**How to complete this task**. The string "none" may appear on lines of the entries below; report how many such lines there are, and only that.

Data entries
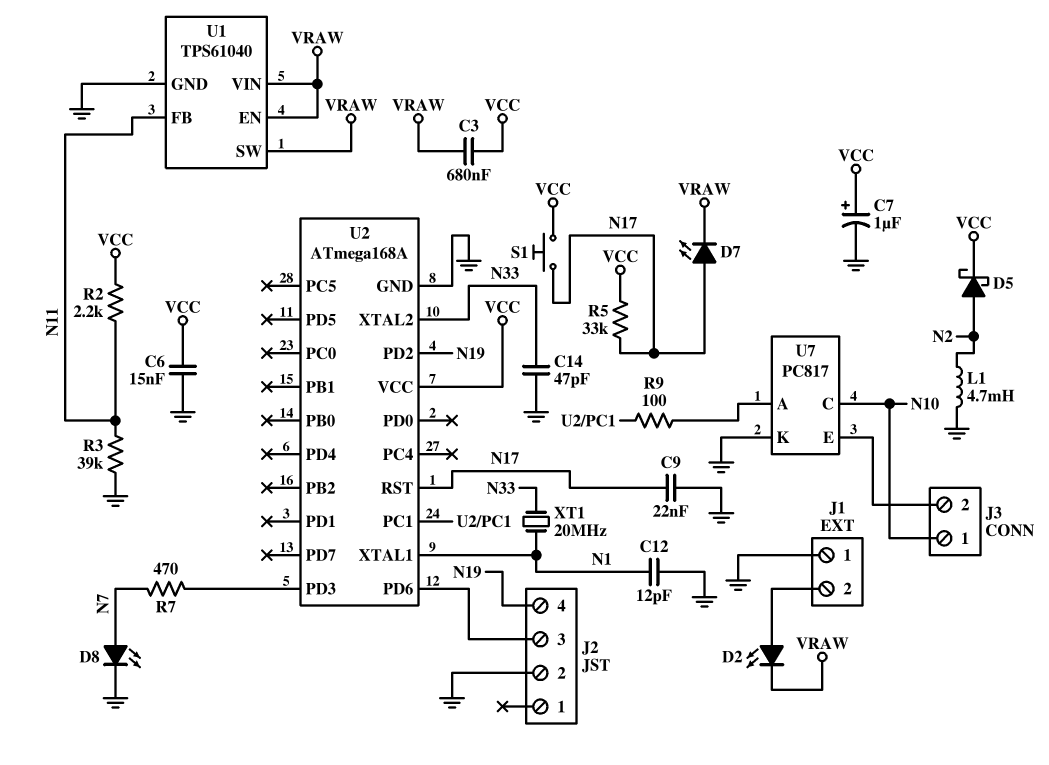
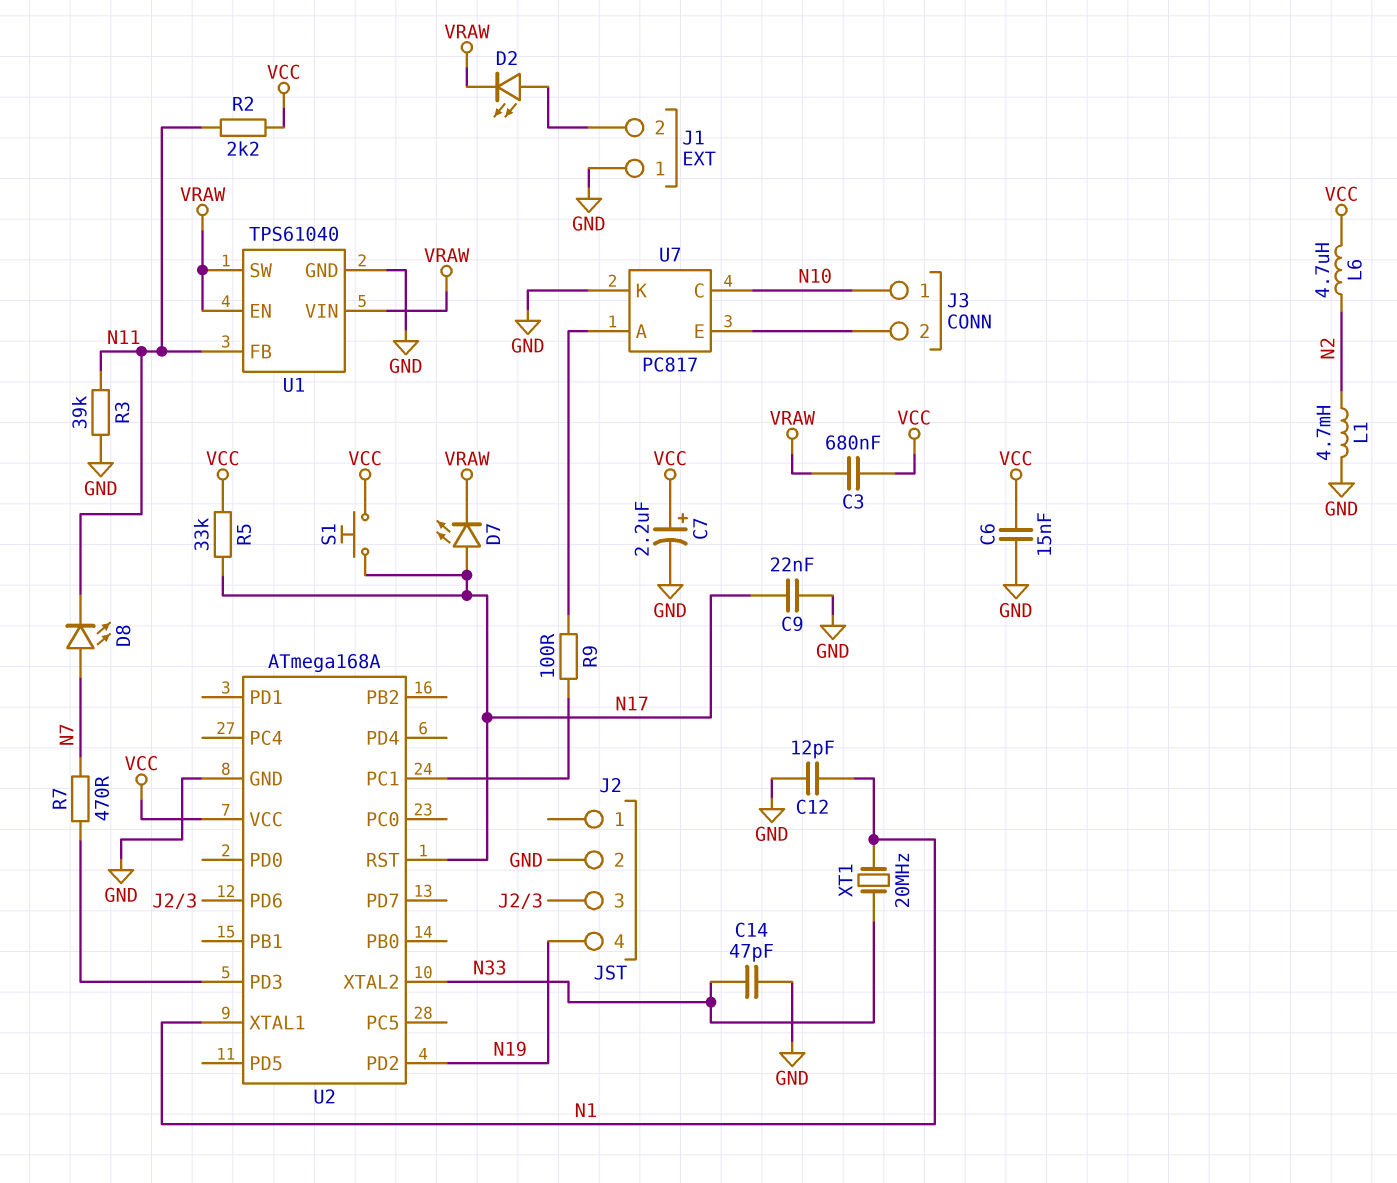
C7: 1uF (plus VCC, minus GND) -> 2.2uF (plus VCC, minus GND)
D5: schottky (A N2, K VCC) -> none
D8: LED (A N7, K GND) -> LED (A N7, K N11)
L6: none -> 4.7uH (N2, VCC)

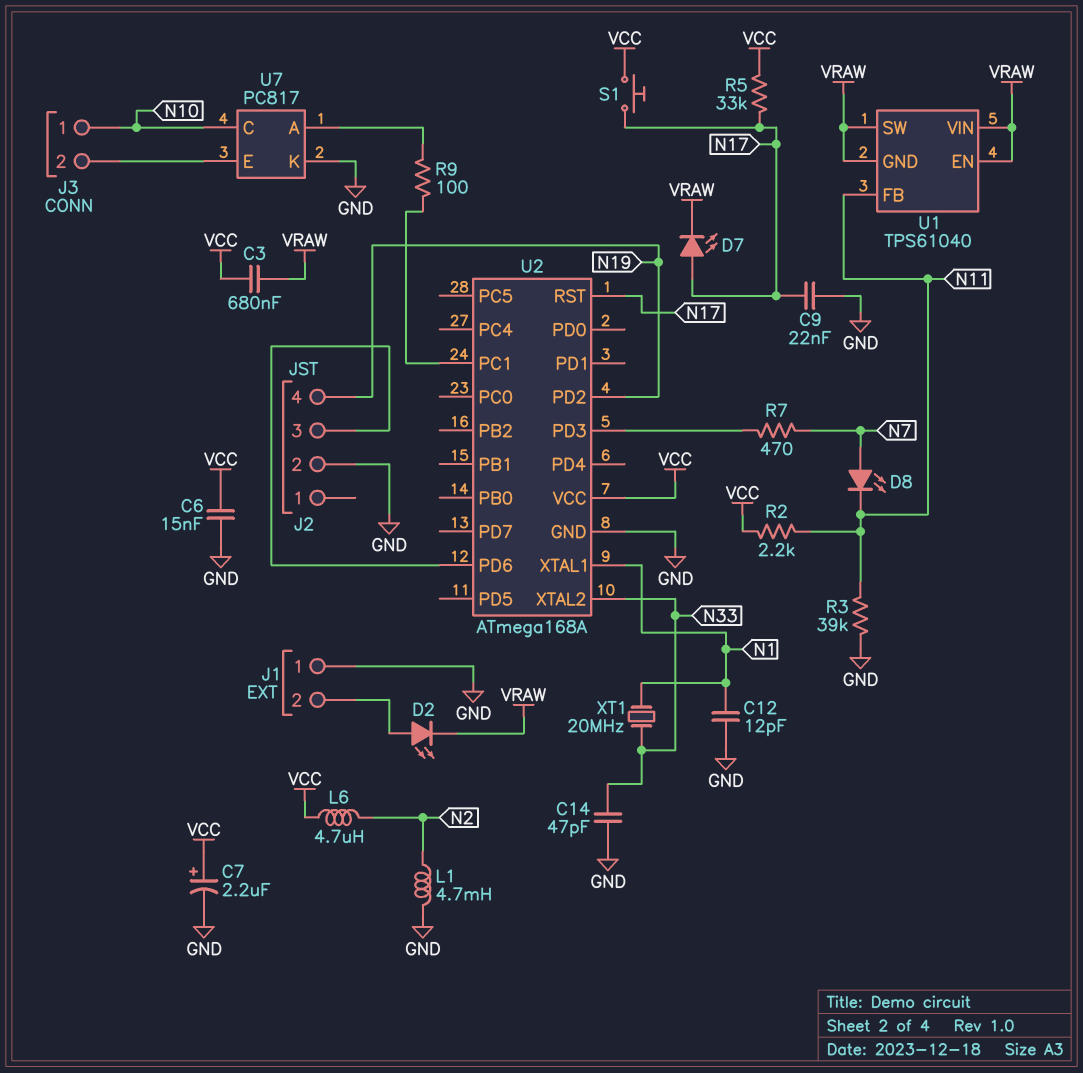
U1 pin GND: GND -> VRAW

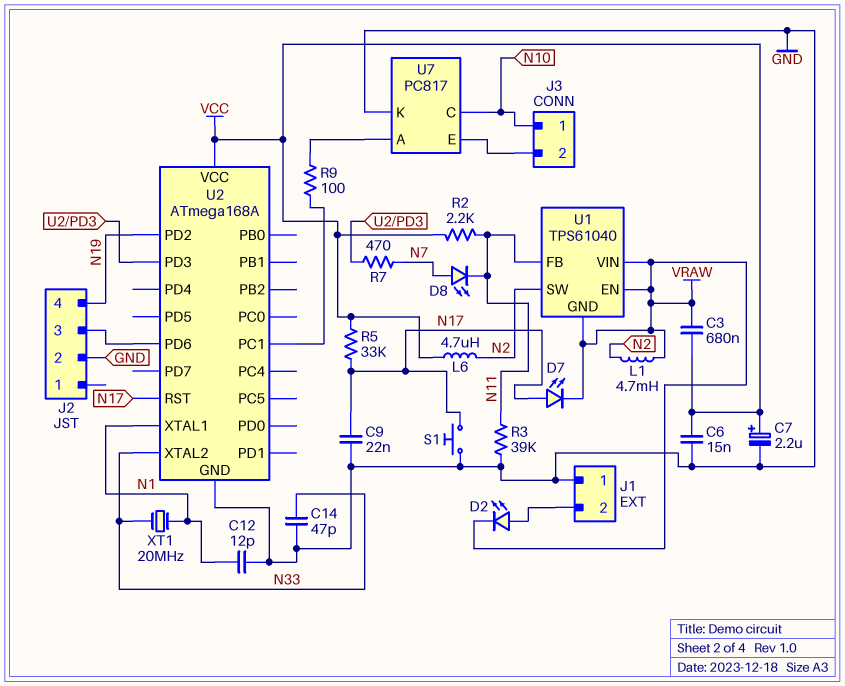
L1: 4.7mH (GND, N2) -> 4.7mH (N2, VRAW)
S1: button (N17, VCC) -> button (GND, N17)
U1 pin SW: VRAW -> N2

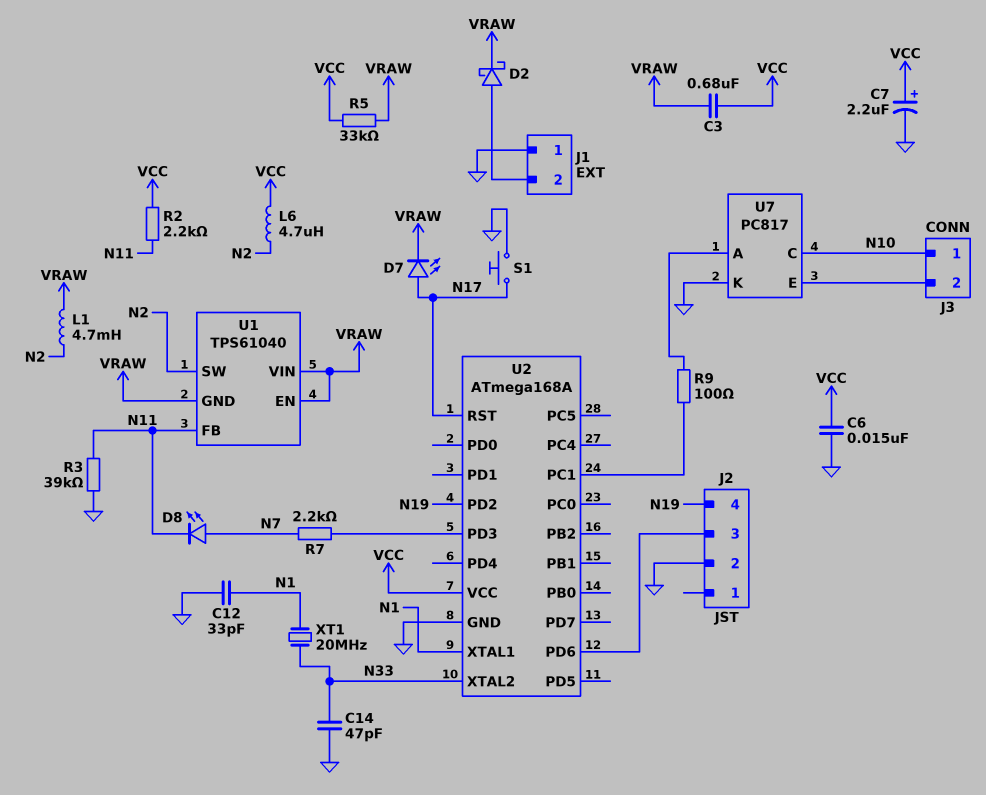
C9: 22nF (GND, N17) -> none
C12: 12pF (GND, N1) -> 33pF (GND, N1)
D2: LED (A J1/2, K VRAW) -> schottky (A J1/2, K VRAW)
R5: 33k (N17, VCC) -> 33k (VCC, VRAW)
R7: 470 (N7, U2/PD3) -> 2.2k (N7, U2/PD3)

**Response to the exercise**. 3